REQUIREMENT: Text only, exactly as given: reproduce the entries below without their pictures.

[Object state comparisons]
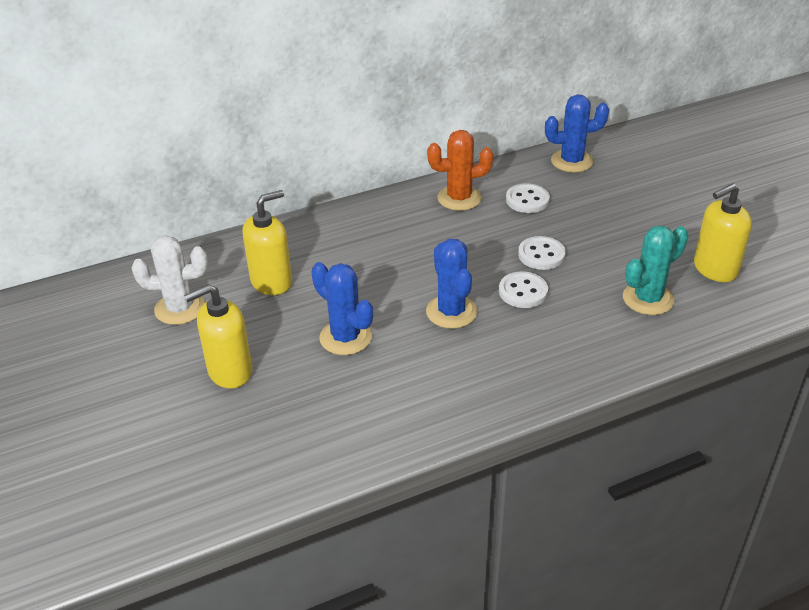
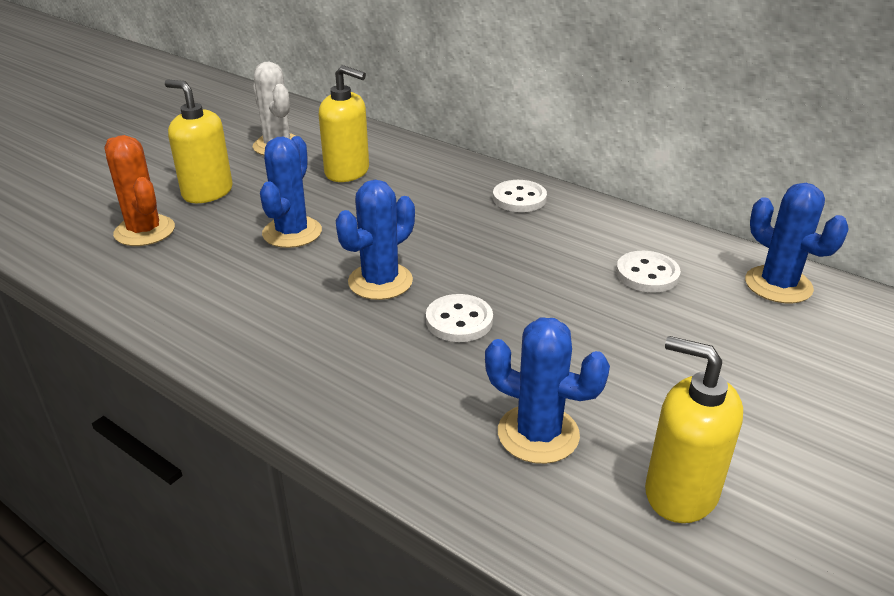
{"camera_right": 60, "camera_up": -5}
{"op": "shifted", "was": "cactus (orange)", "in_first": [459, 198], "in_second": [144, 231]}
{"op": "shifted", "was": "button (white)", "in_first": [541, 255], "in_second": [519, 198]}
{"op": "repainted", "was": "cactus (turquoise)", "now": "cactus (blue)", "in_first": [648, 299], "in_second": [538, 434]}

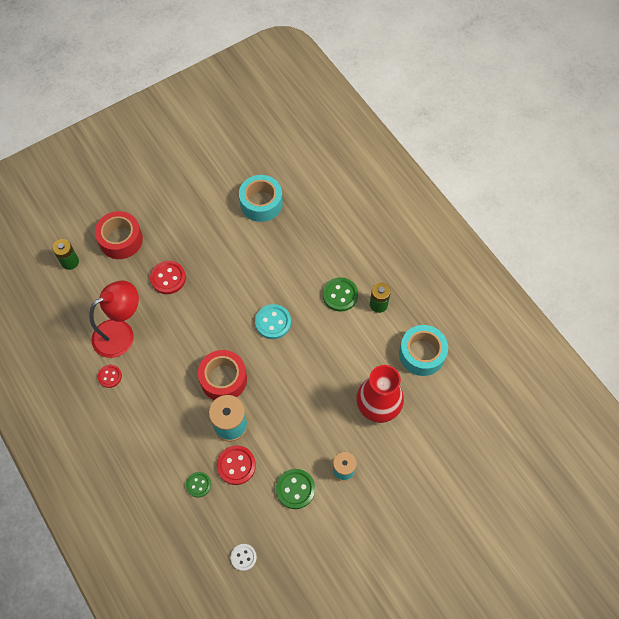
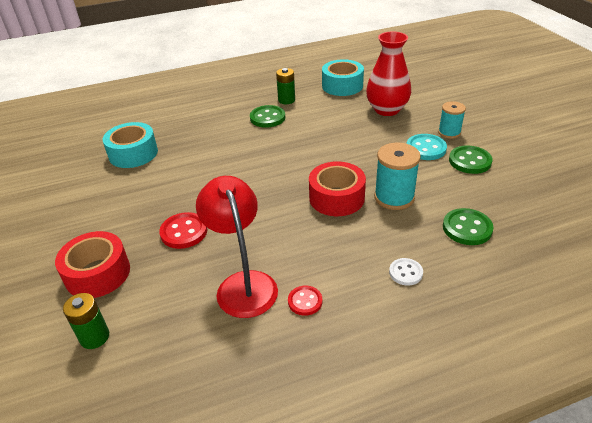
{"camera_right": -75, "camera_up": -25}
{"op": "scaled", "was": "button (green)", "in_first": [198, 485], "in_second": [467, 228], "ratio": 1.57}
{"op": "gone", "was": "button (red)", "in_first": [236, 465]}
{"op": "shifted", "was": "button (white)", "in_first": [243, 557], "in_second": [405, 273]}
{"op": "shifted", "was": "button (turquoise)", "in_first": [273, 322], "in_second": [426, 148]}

WRITTEN REPLY:
{"camera_right": 60, "camera_up": -5}
{"op": "shifted", "was": "cactus (orange)", "in_first": [459, 198], "in_second": [144, 231]}
{"op": "shifted", "was": "button (white)", "in_first": [541, 255], "in_second": [519, 198]}
{"op": "repainted", "was": "cactus (turquoise)", "now": "cactus (blue)", "in_first": [648, 299], "in_second": [538, 434]}

{"camera_right": -75, "camera_up": -25}
{"op": "scaled", "was": "button (green)", "in_first": [198, 485], "in_second": [467, 228], "ratio": 1.57}
{"op": "gone", "was": "button (red)", "in_first": [236, 465]}
{"op": "shifted", "was": "button (white)", "in_first": [243, 557], "in_second": [405, 273]}
{"op": "shifted", "was": "button (turquoise)", "in_first": [273, 322], "in_second": [426, 148]}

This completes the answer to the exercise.